>>>
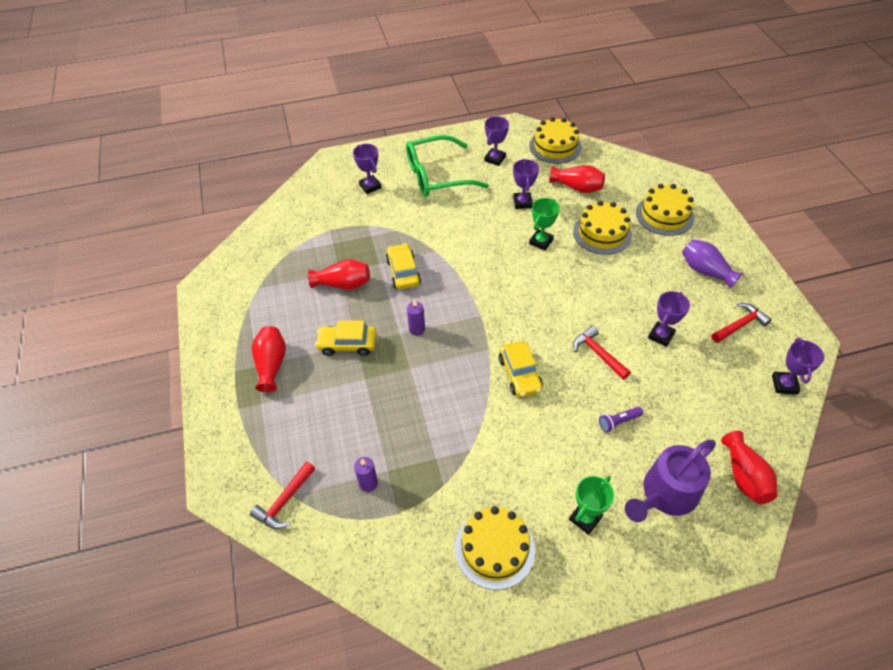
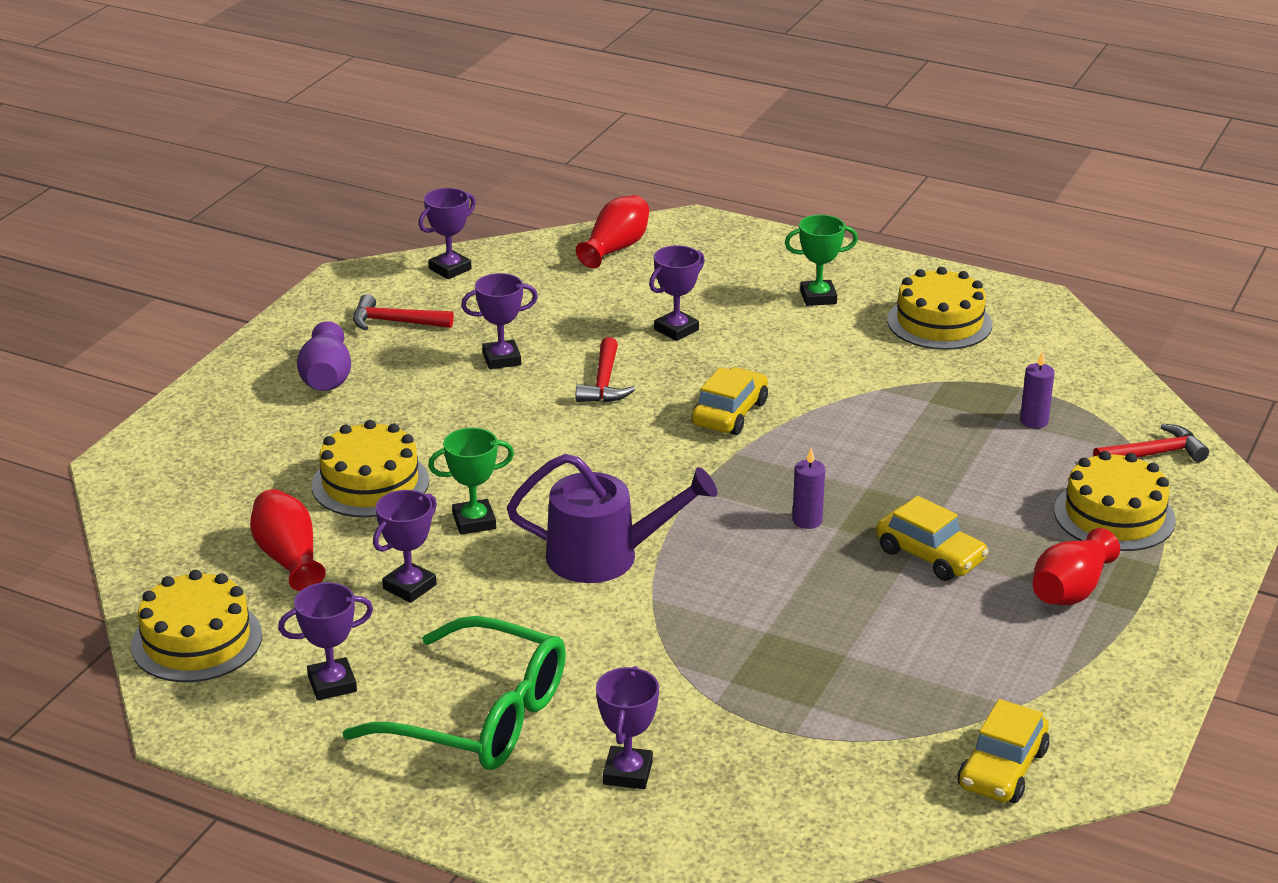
camera: 140 degrees left, 20 degrees down
red vase [308,259,370,290] -> none
yellow car [386,243,421,290] -> yellow car moved to [958,699,1050,803]
purple flashlight [599,407,643,433] -> purple trophy [649,245,705,341]
purple watering can [625,440,716,522] -> purple watering can moved to [507,454,717,583]
yellow cake [636,184,694,236] -> yellow cake moved to [1054,451,1176,551]

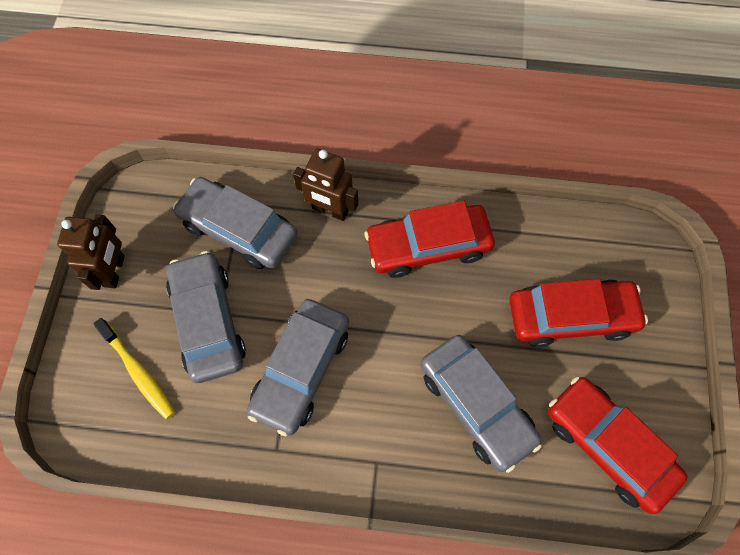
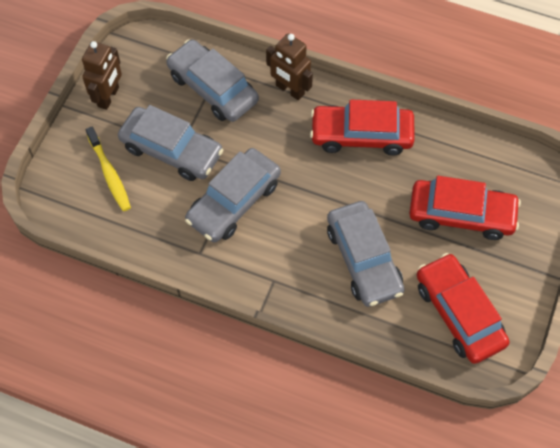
camera: 15 degrees right, 5 degrees down
grey car [166,251,246,383] -> grey car turned 120 degrees clockwise [118,105,223,181]

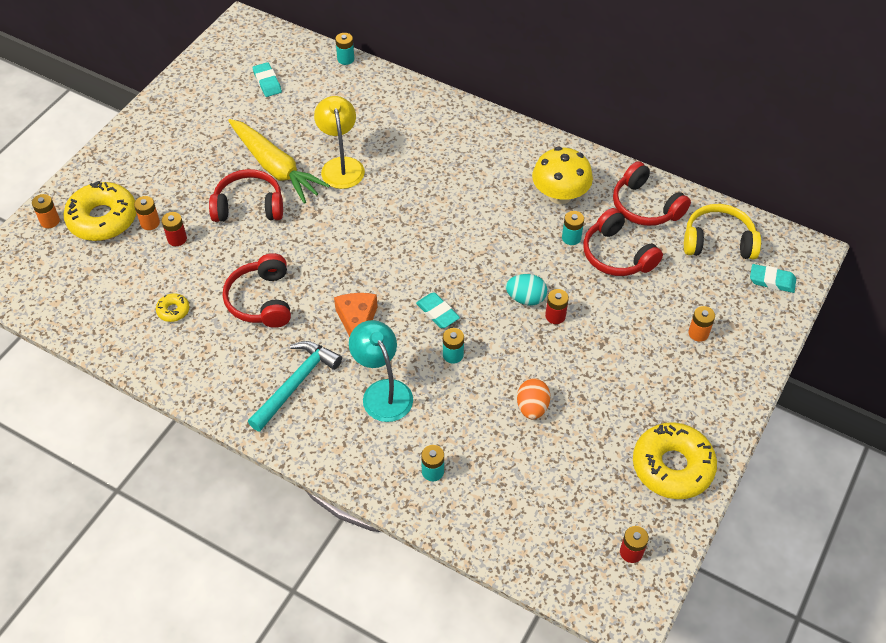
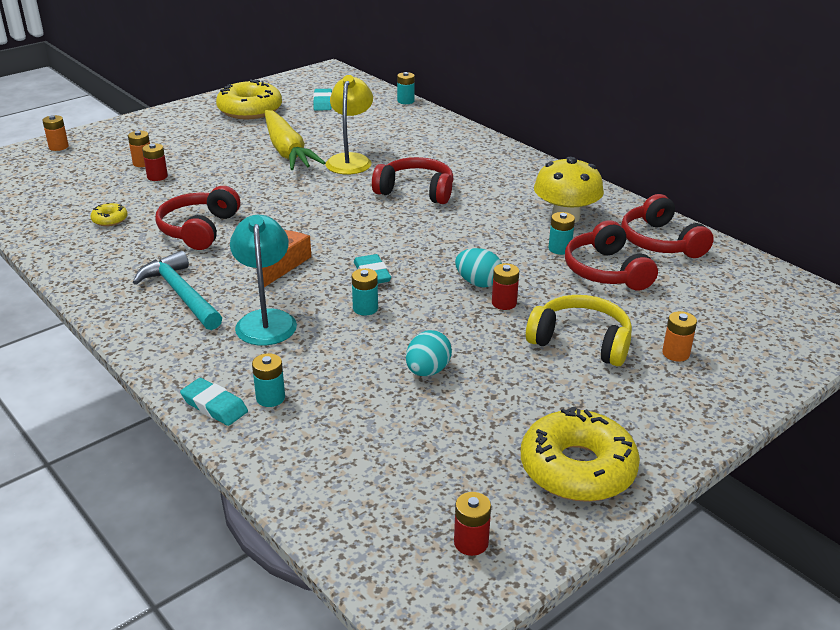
camera: 20 degrees right, 20 degrees down
yellow donut [63,181,136,241] -> yellow donut moved to [216,80,282,119]
red headphones [209,169,283,222] -> red headphones moved to [372,157,454,204]
turquoise hammer [248,341,342,432] -> turquoise hammer turned 90 degrees counterclockwise [133,251,222,330]
orange egg [517,378,551,419] -> turquoise egg [406,330,452,376]
yellow headphones [684,204,761,259] -> yellow headphones moved to [526,295,632,367]
turquoise eraser [750,264,796,293] -> turquoise eraser moved to [180,378,248,426]

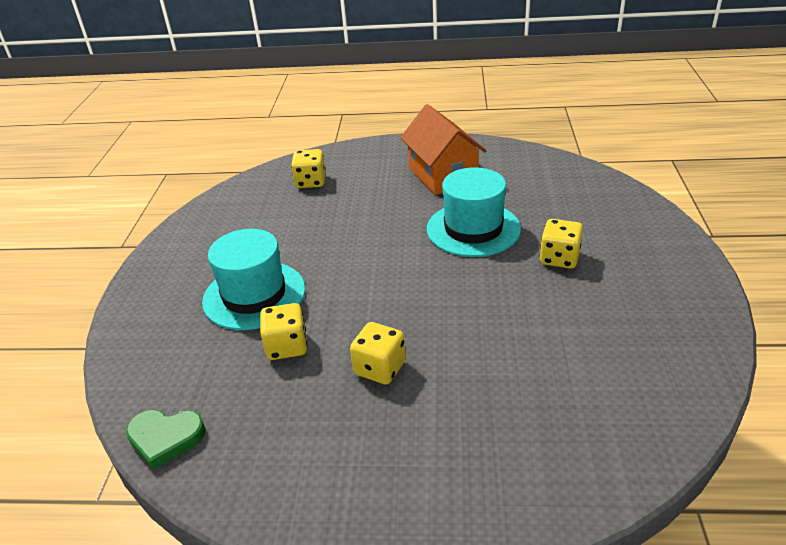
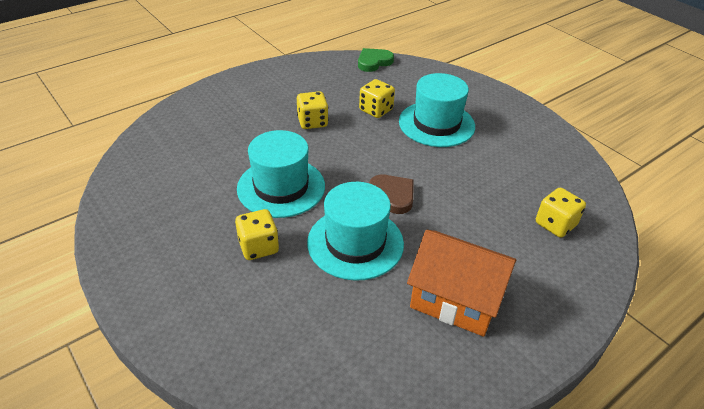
camera: 135 degrees right, 5 degrees up
none -> turquoise hat [237,130,325,218]
none -> brown heart [369,175,413,214]

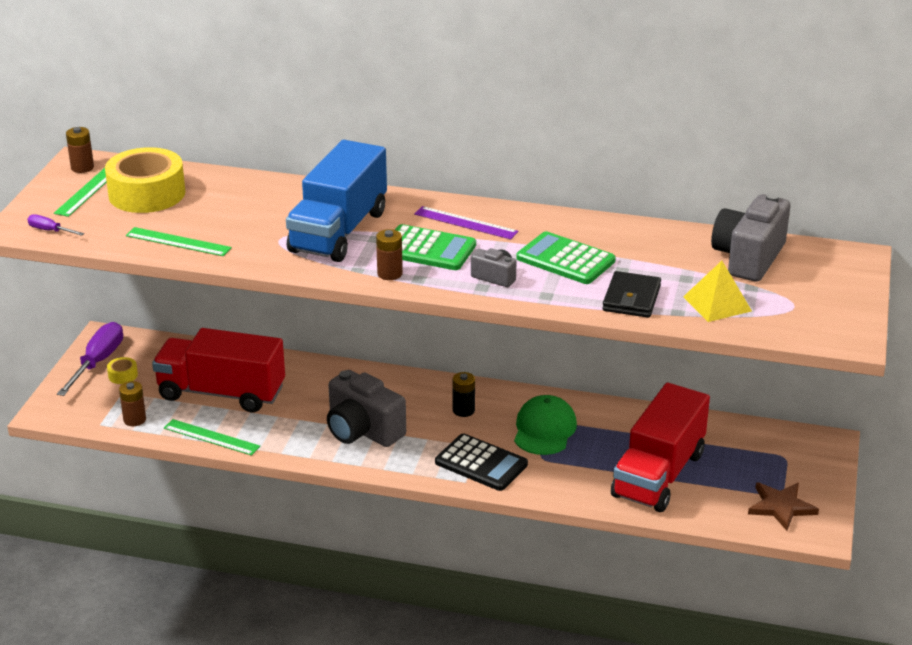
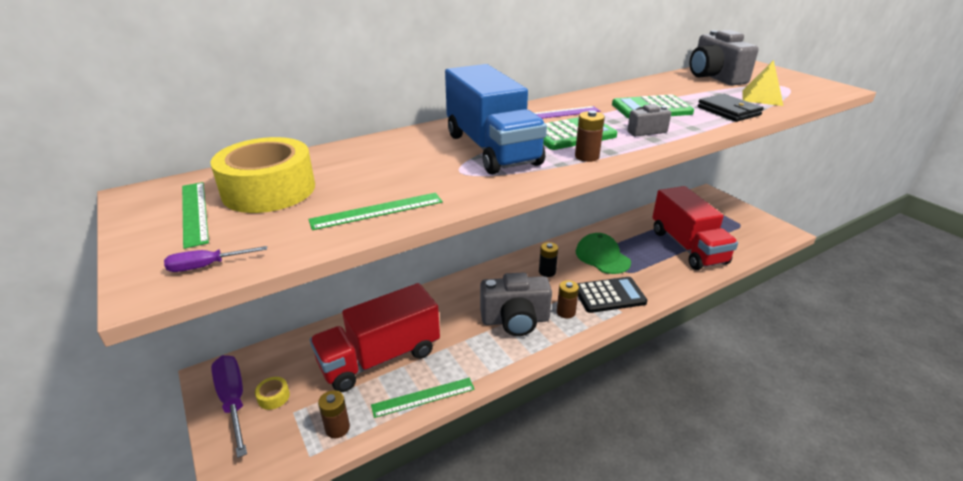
camera: 45 degrees left, 0 degrees up
brown battery [66,127,94,173] -> brown battery moved to [557,280,579,319]
brown star [748,483,819,531] -> none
<<<
-- BRIEF --
The required output is the number of lines in the records that contain the word "turned", with nothing added.

-- WRITTEN SOLUTION --
2